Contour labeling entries
***

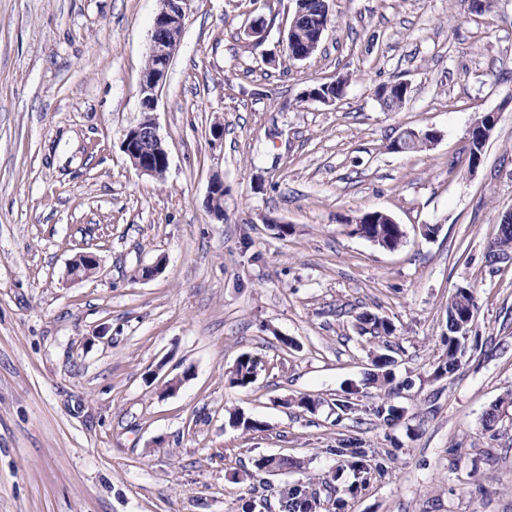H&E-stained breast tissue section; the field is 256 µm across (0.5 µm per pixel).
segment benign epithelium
Listing matches in <instances>:
<instances>
[{
  "mask_svg": "<svg viewBox=\"0 0 512 512\" xmlns=\"http://www.w3.org/2000/svg\"><path fill=\"white\" fill-rule=\"evenodd\" d=\"M190 0H160L161 7L155 16L151 34L149 57L153 64L143 70L140 78V96L142 119L131 127L122 141V150L129 158L132 166L140 175L158 176V170L168 169L169 154L164 140L158 132L154 112L158 103L159 91L165 84L171 63L180 47V37L175 34L183 30L187 7ZM341 79L330 83H322L315 88H308L303 92L306 99L324 104H333L340 96H325L321 90L337 87ZM498 115L487 112L482 115L470 130L472 139L484 142L490 137L492 124L496 123ZM439 138L435 130L406 129L396 140L393 151L403 153L412 143L425 137ZM224 190V181L218 177L212 179L209 185L208 207L211 214L219 221L224 220V210L213 208L216 194ZM97 267V259L89 253H81L69 263L68 272L74 279H82V266L78 261Z\"/></svg>",
  "mask_w": 512,
  "mask_h": 512,
  "instance_id": "benign-epithelium-1",
  "label": "benign epithelium"
}]
</instances>
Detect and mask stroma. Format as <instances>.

***

Set exercise -
What comes back should match the records exactly, minus any pictures.

Answer -
H&E-stained breast tissue section; the field is 256 µm across (0.5 µm per pixel).
segment benign epithelium
Listing matches in <instances>:
<instances>
[{
  "mask_svg": "<svg viewBox=\"0 0 512 512\" xmlns=\"http://www.w3.org/2000/svg\"><path fill=\"white\" fill-rule=\"evenodd\" d=\"M190 0H160L161 7L155 16L151 34L149 57L153 64L143 70L140 78V96L142 119L131 127L122 141V150L129 158L132 166L140 175L158 176V170L168 169L169 154L164 140L158 132L154 112L158 103L159 91L165 84L171 63L180 47V37L175 34L183 30L187 7ZM341 79L330 83H322L315 88H308L303 92L306 99L324 104H333L340 96H325L321 90L337 87ZM498 115L487 112L482 115L470 130L472 139L484 142L490 137L492 124L496 123ZM439 138L435 130L406 129L396 140L393 151L403 153L412 143L425 137ZM224 190V181L218 177L212 179L209 185L208 207L211 214L219 221L224 220V210L213 208L216 194ZM97 267V259L89 253H81L69 263L68 272L74 279H82V266L78 261Z\"/></svg>",
  "mask_w": 512,
  "mask_h": 512,
  "instance_id": "benign-epithelium-1",
  "label": "benign epithelium"
}]
</instances>
Detect and mask stroma. Format as <instances>.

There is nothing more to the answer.